→ Given information:
────
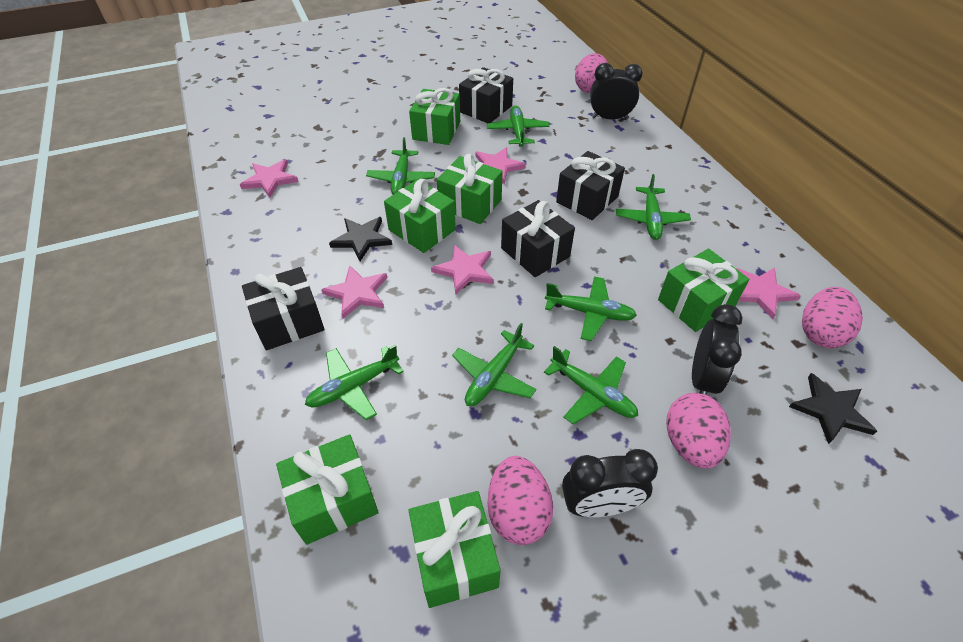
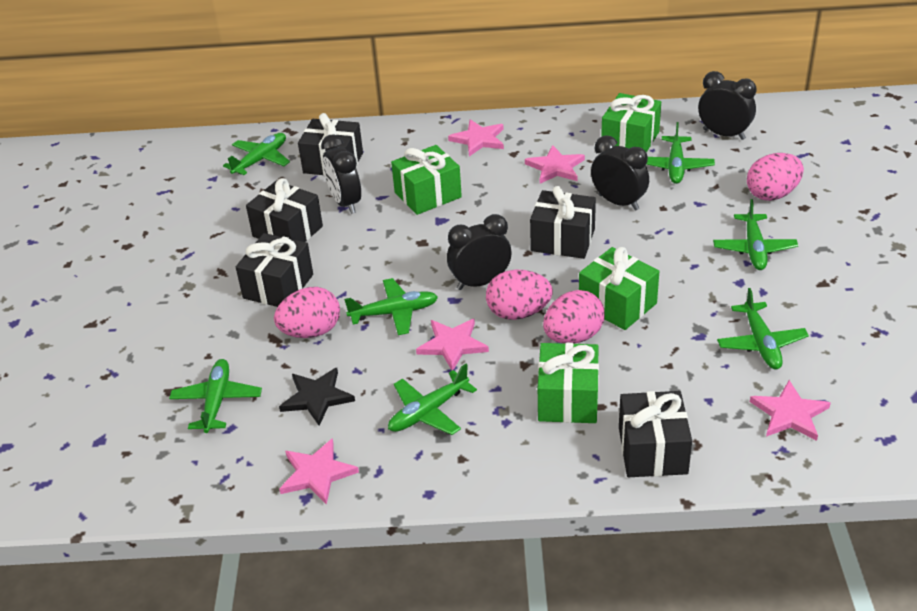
black clock: 3 -> 4
black gift: 4 -> 5
black star: 2 -> 1
green gift: 6 -> 4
────
Which lines of the material contain "black"? List them.

black clock: 3 -> 4
black gift: 4 -> 5
black star: 2 -> 1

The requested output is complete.